Extracted material:
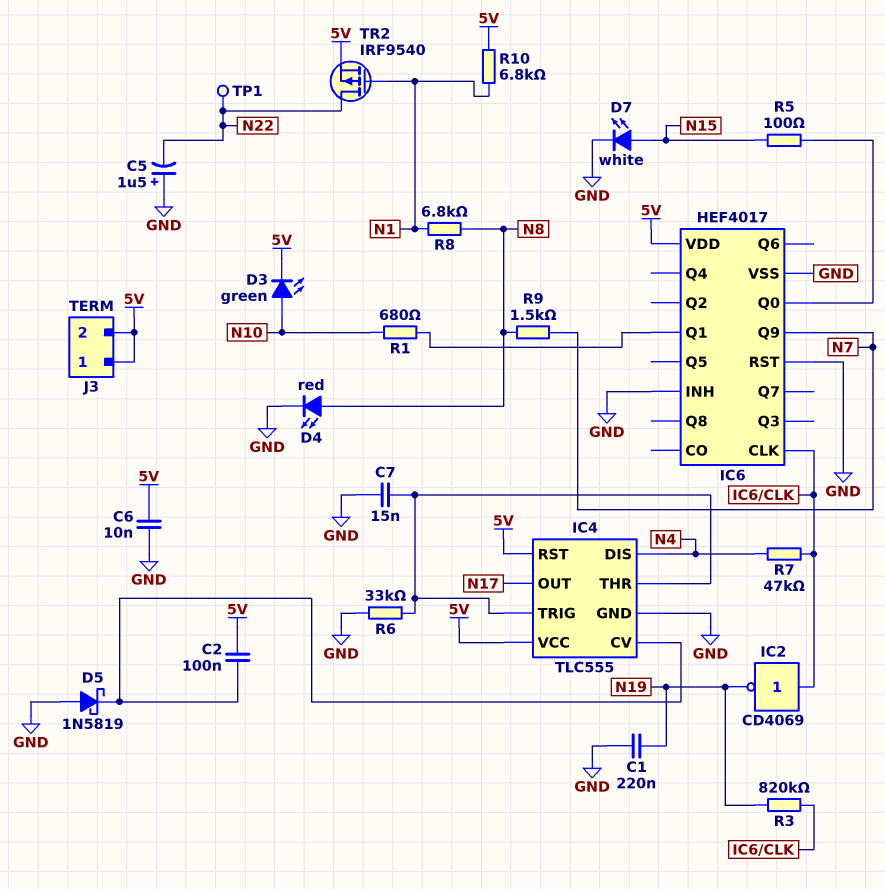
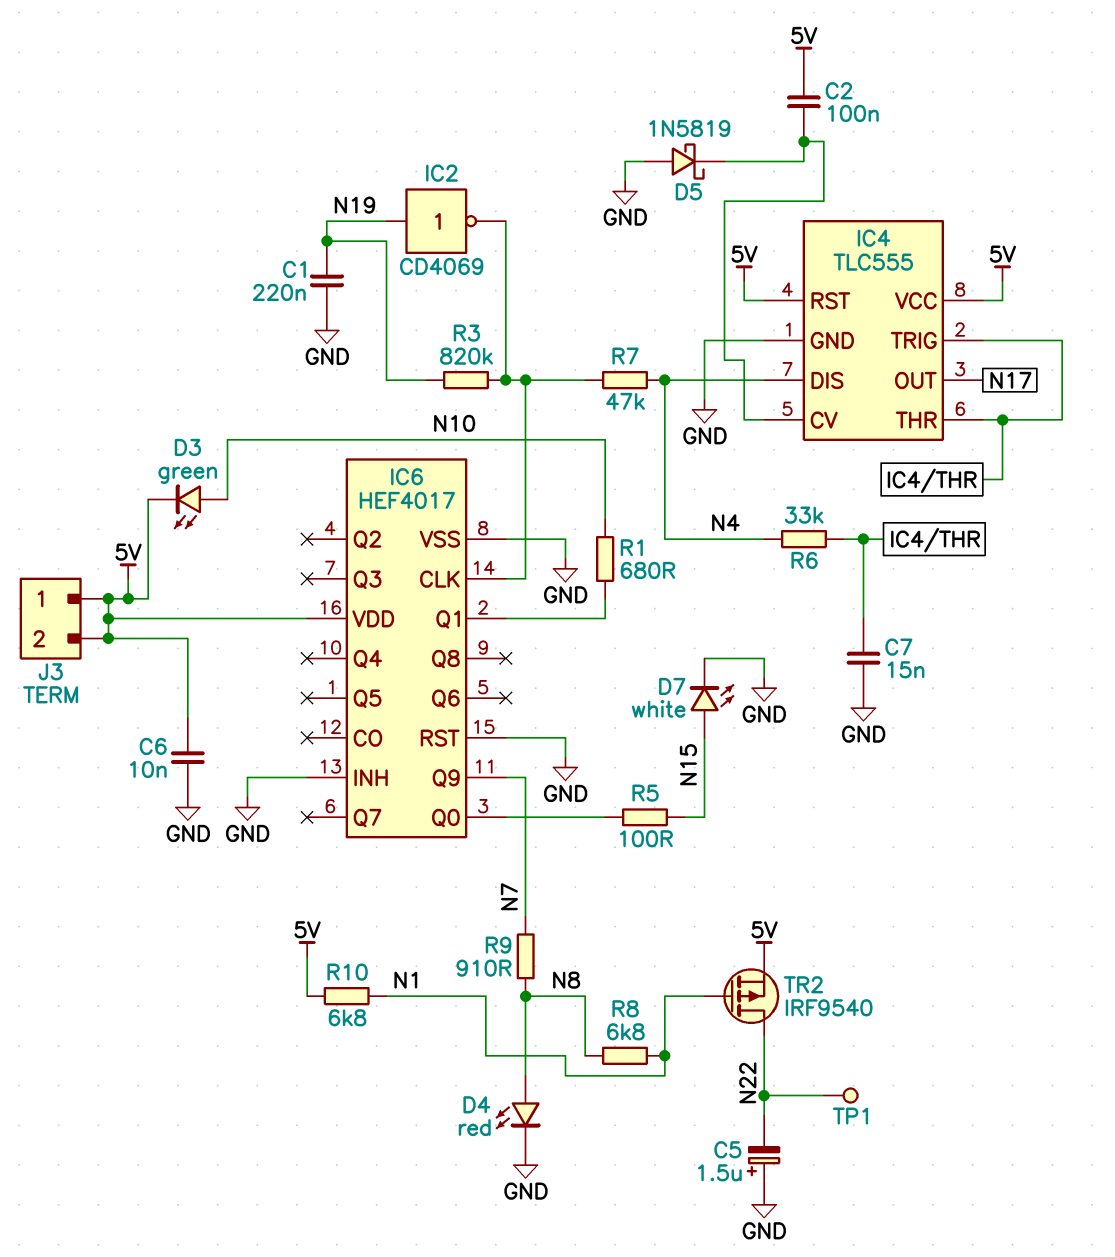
IC2: NOT CD4069 (in IC6/CLK, out N19) -> NOT CD4069 (in N19, out IC6/CLK)
R6: 33k (GND, IC4/THR) -> 33k (IC4/THR, N4)
R9: 1.5k (N7, N8) -> 910 (N7, N8)

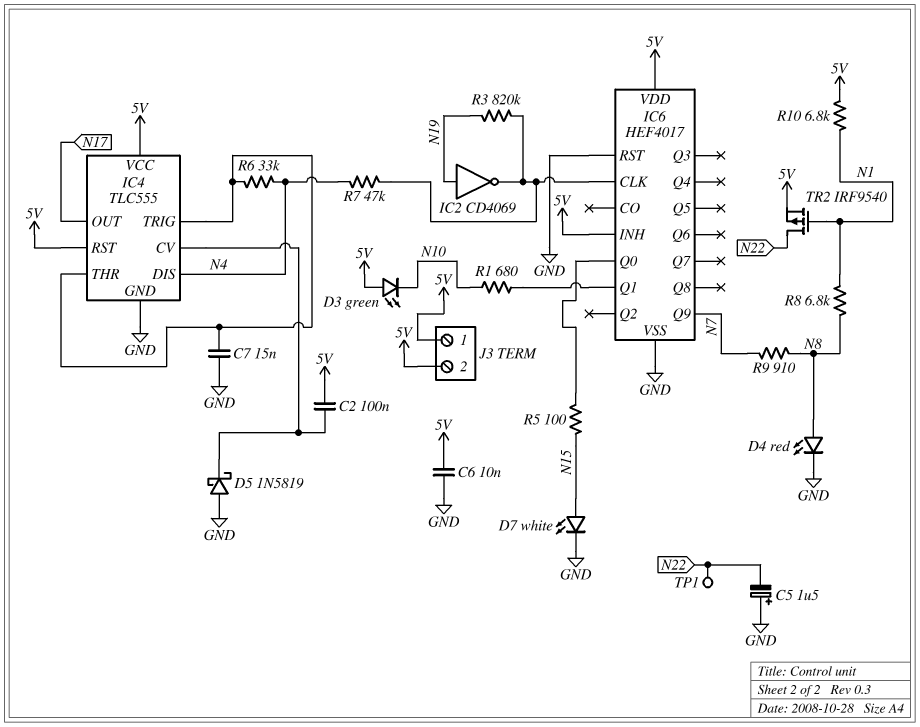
C1: 220nF (GND, N19) -> none
D3: LED green (A N10, K 5V) -> LED green (A 5V, K N10)
IC6 pin INH: GND -> 5V

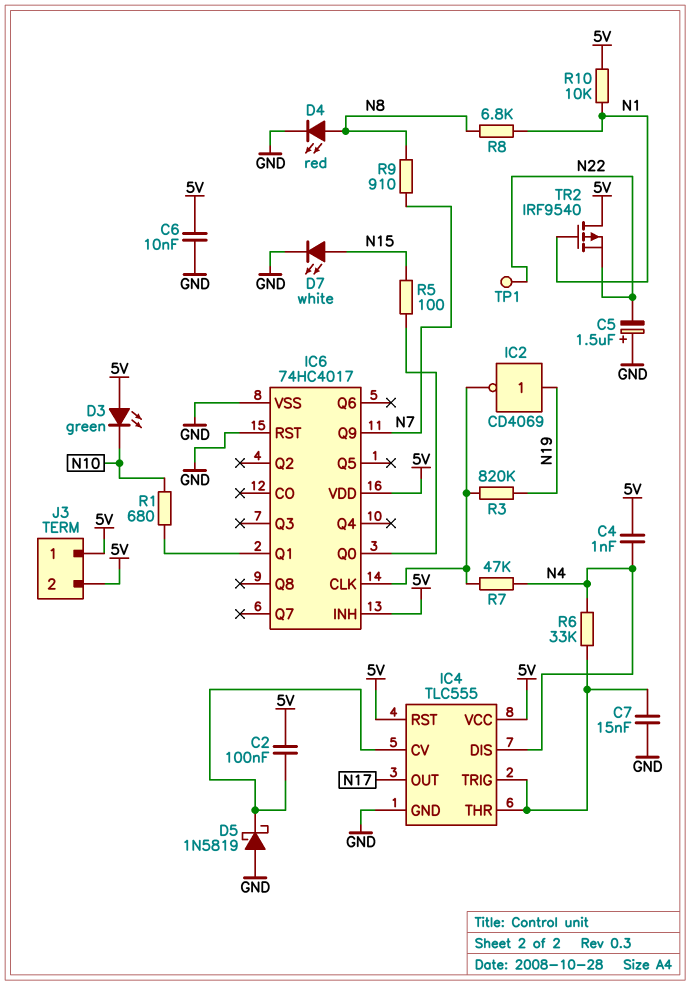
C4: none -> 1nF (5V, N4)
IC6: HEF4017 -> 74HC4017
R10: 6.8k (5V, N1) -> 10k (5V, N1)
TR2: PMOS IRF9540 (G N1, D N22, S 5V) -> PMOS IRF9540 (G N1, D 5V, S N22)

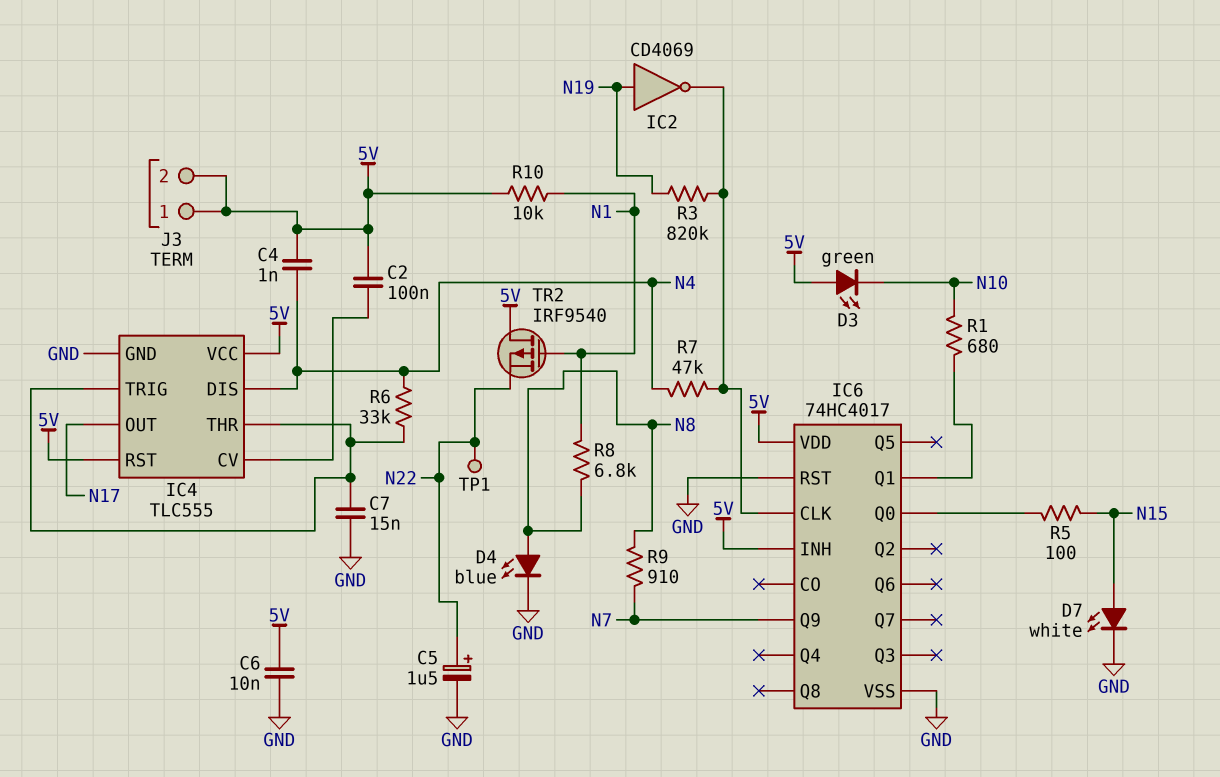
C5: 1.5uF (plus GND, minus N22) -> 1.5uF (plus N22, minus GND)
D4: LED red (A N8, K GND) -> LED blue (A N8, K GND)
D5: schottky 1N5819 (A GND, K IC4/CV) -> none

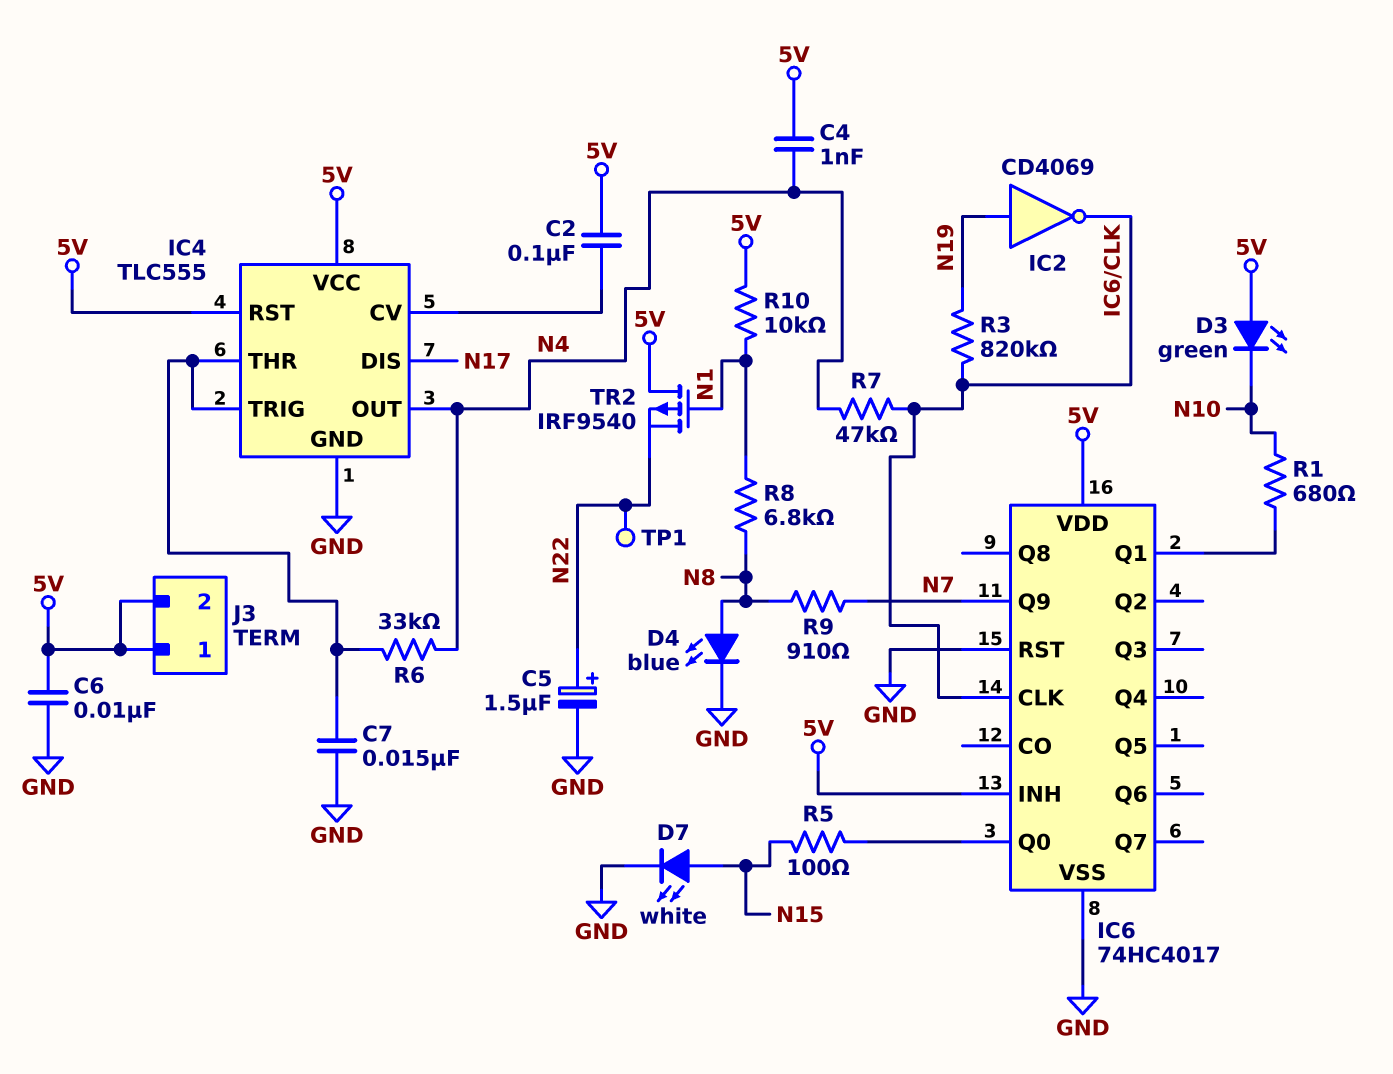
IC4 pin DIS: N4 -> N17
IC4 pin OUT: N17 -> N4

What this task involves: Transcribe the records verbatim and omit the images.

Written response:
IC2: NOT CD4069 (in IC6/CLK, out N19) -> NOT CD4069 (in N19, out IC6/CLK)
R6: 33k (GND, IC4/THR) -> 33k (IC4/THR, N4)
R9: 1.5k (N7, N8) -> 910 (N7, N8)

C1: 220nF (GND, N19) -> none
D3: LED green (A N10, K 5V) -> LED green (A 5V, K N10)
IC6 pin INH: GND -> 5V

C4: none -> 1nF (5V, N4)
IC6: HEF4017 -> 74HC4017
R10: 6.8k (5V, N1) -> 10k (5V, N1)
TR2: PMOS IRF9540 (G N1, D N22, S 5V) -> PMOS IRF9540 (G N1, D 5V, S N22)

C5: 1.5uF (plus GND, minus N22) -> 1.5uF (plus N22, minus GND)
D4: LED red (A N8, K GND) -> LED blue (A N8, K GND)
D5: schottky 1N5819 (A GND, K IC4/CV) -> none

IC4 pin DIS: N4 -> N17
IC4 pin OUT: N17 -> N4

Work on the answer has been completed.